Exercise inputs:
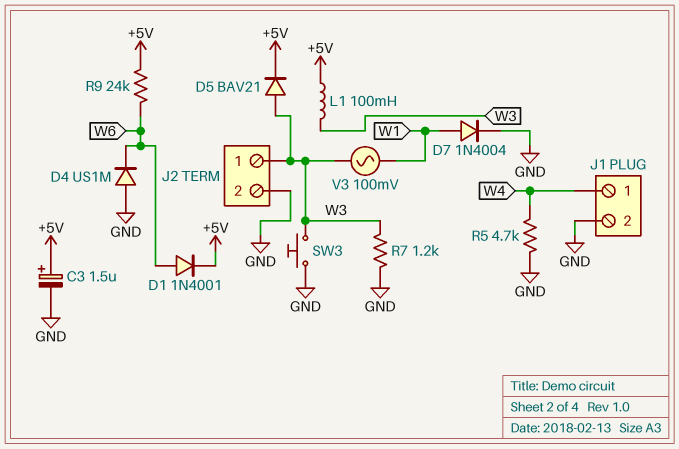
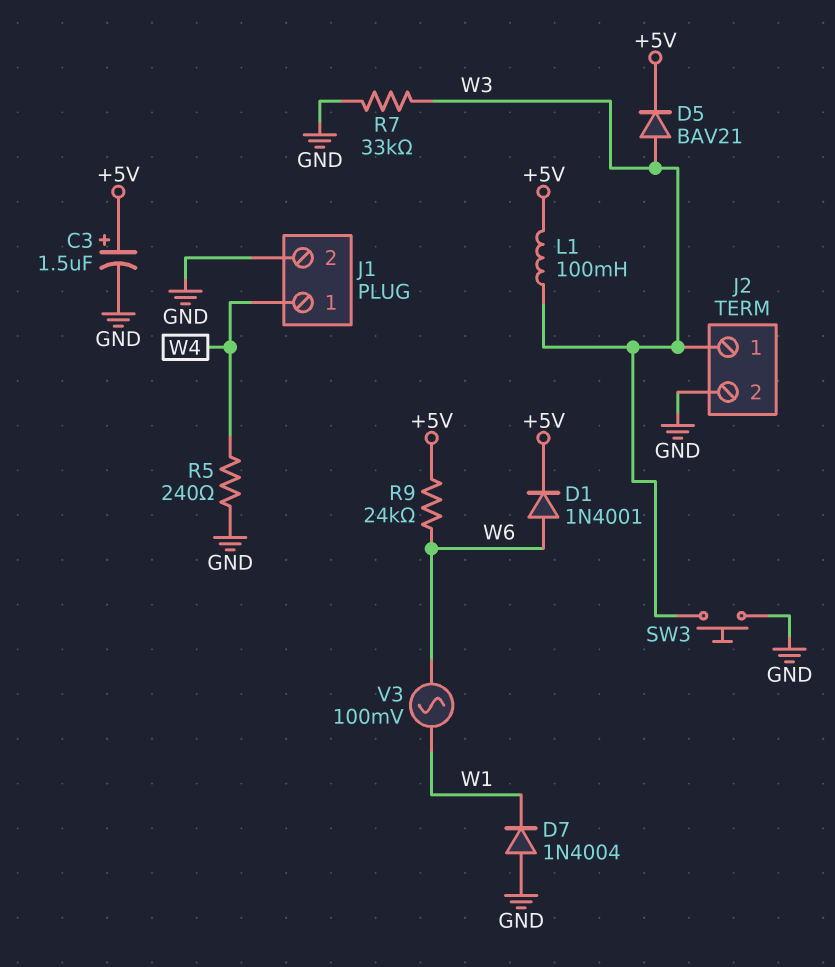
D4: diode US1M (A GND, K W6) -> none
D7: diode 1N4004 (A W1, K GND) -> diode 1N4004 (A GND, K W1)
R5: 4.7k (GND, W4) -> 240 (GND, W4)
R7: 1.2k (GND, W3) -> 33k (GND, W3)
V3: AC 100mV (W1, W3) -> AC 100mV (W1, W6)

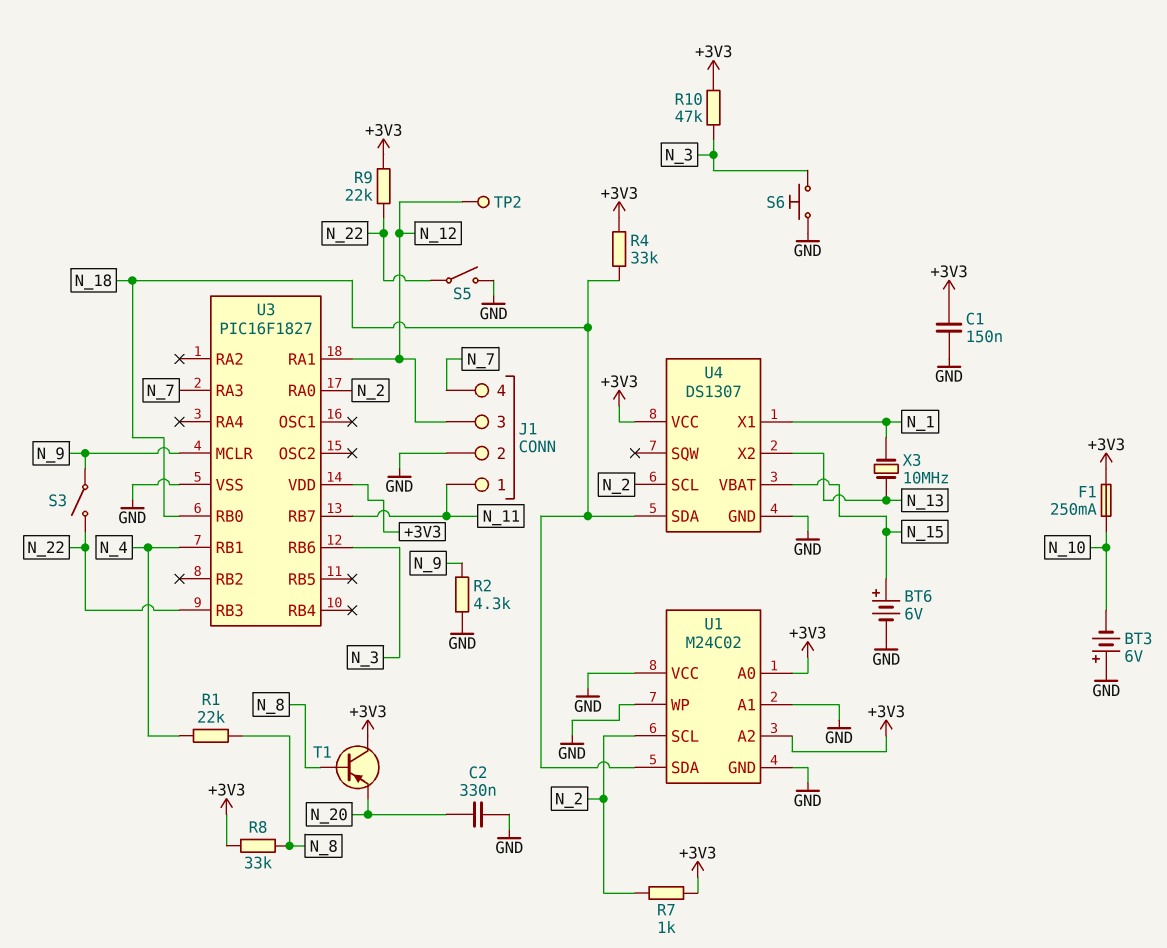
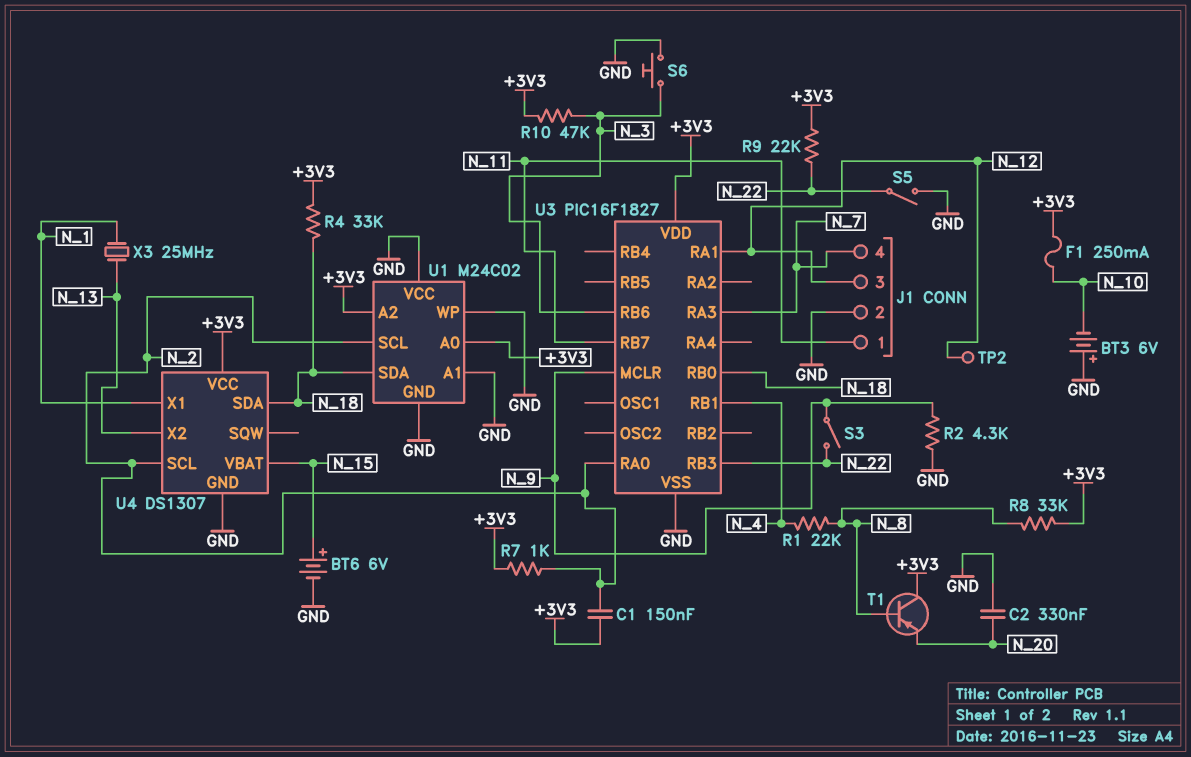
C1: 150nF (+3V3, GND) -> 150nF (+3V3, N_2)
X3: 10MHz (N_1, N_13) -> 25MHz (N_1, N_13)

Required action: Leave the pictures aside and output each entry exactly as it stands.

Solved exercise:
D4: diode US1M (A GND, K W6) -> none
D7: diode 1N4004 (A W1, K GND) -> diode 1N4004 (A GND, K W1)
R5: 4.7k (GND, W4) -> 240 (GND, W4)
R7: 1.2k (GND, W3) -> 33k (GND, W3)
V3: AC 100mV (W1, W3) -> AC 100mV (W1, W6)

C1: 150nF (+3V3, GND) -> 150nF (+3V3, N_2)
X3: 10MHz (N_1, N_13) -> 25MHz (N_1, N_13)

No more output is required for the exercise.